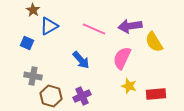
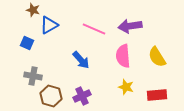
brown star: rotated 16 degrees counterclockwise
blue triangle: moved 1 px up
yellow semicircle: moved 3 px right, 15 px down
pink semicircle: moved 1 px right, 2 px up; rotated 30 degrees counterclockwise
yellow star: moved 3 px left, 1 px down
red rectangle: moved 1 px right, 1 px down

################

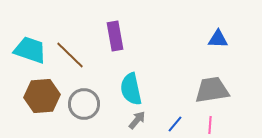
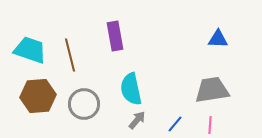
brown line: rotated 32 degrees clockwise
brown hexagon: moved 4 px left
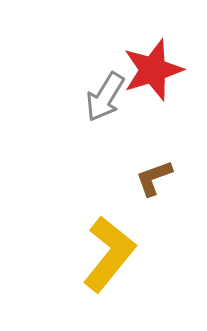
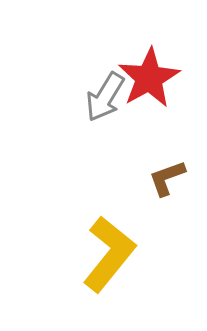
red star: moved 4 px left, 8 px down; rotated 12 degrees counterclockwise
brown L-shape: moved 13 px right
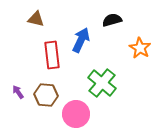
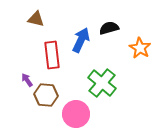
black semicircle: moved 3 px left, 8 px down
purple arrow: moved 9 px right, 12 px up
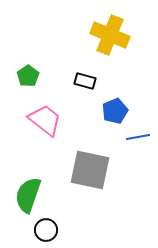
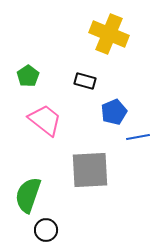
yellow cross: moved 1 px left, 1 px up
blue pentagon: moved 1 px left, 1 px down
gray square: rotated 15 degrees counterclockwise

################

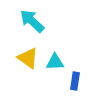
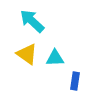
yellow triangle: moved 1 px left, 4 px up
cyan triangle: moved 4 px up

################

Begin with the line above that has "brown star: rotated" and continue through the line that has "red rectangle: moved 1 px right, 1 px down", setting each one down exactly. Stop there.

brown star: rotated 16 degrees counterclockwise
blue triangle: moved 1 px up
yellow semicircle: moved 3 px right, 15 px down
pink semicircle: moved 1 px right, 2 px up; rotated 30 degrees counterclockwise
yellow star: moved 3 px left, 1 px down
red rectangle: moved 1 px right, 1 px down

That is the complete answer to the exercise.